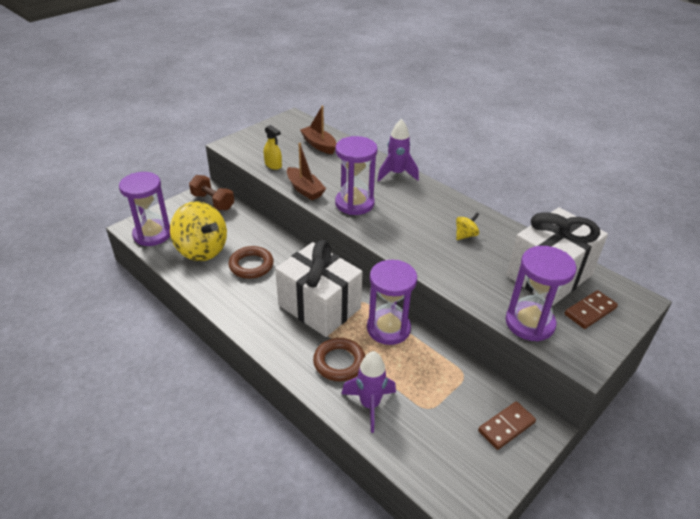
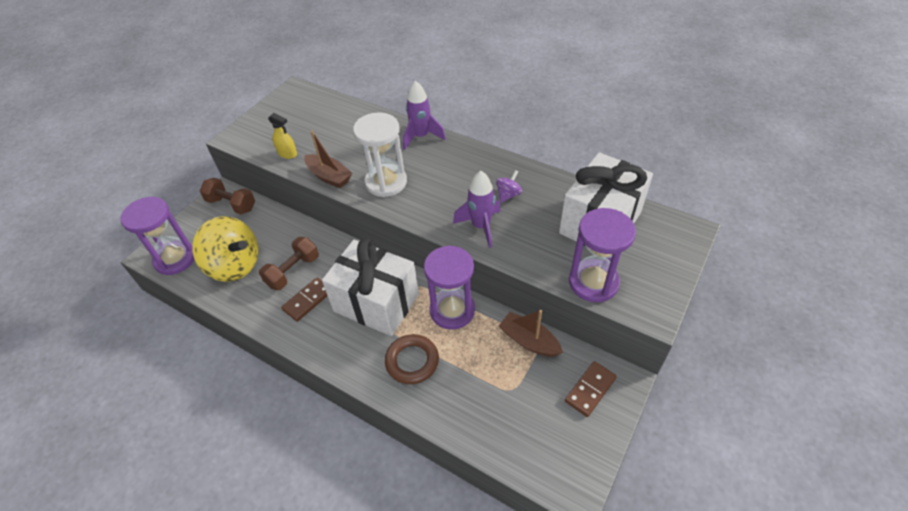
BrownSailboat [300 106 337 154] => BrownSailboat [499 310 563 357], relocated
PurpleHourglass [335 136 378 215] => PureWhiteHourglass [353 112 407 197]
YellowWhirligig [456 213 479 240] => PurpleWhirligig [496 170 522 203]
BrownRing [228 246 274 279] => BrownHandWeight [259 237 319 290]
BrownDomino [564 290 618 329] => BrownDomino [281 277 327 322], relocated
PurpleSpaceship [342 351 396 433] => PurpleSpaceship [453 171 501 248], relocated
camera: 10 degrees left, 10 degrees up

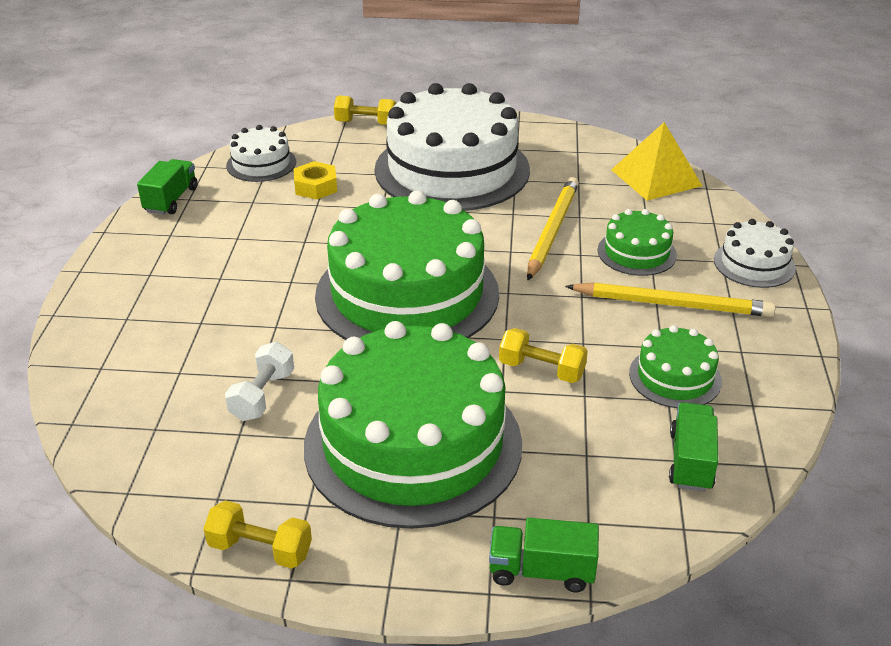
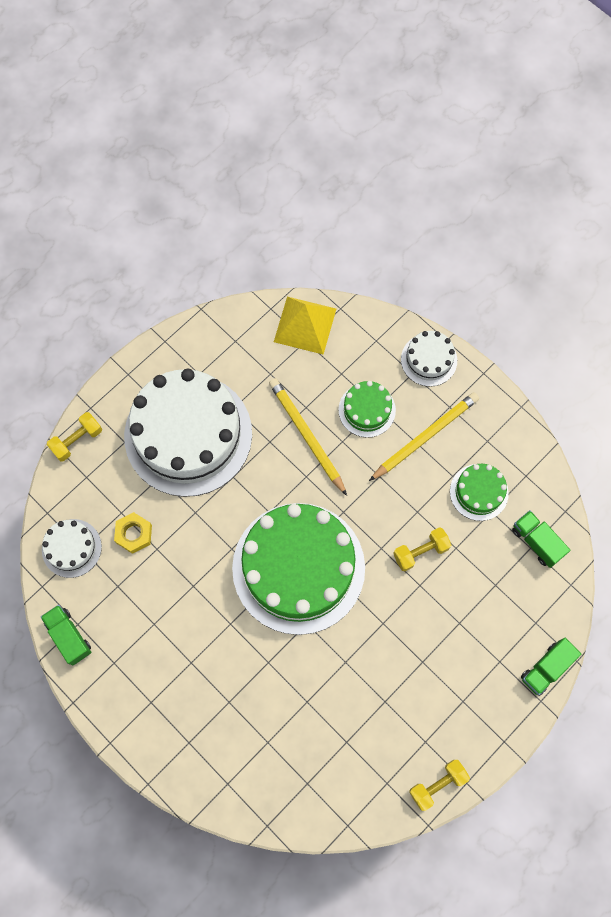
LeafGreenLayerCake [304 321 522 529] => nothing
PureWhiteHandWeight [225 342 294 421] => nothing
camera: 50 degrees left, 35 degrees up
• • • • • • •
- _Exercise details_
If a record holds a picture, leave that picture out; retype everything else exactly.

- _Task solution_
BrownSailboat [300 106 337 154] => BrownSailboat [499 310 563 357], relocated
PurpleHourglass [335 136 378 215] => PureWhiteHourglass [353 112 407 197]
YellowWhirligig [456 213 479 240] => PurpleWhirligig [496 170 522 203]
BrownRing [228 246 274 279] => BrownHandWeight [259 237 319 290]
BrownDomino [564 290 618 329] => BrownDomino [281 277 327 322], relocated
PurpleSpaceship [342 351 396 433] => PurpleSpaceship [453 171 501 248], relocated
camera: 10 degrees left, 10 degrees up

LeafGreenLayerCake [304 321 522 529] => nothing
PureWhiteHandWeight [225 342 294 421] => nothing
camera: 50 degrees left, 35 degrees up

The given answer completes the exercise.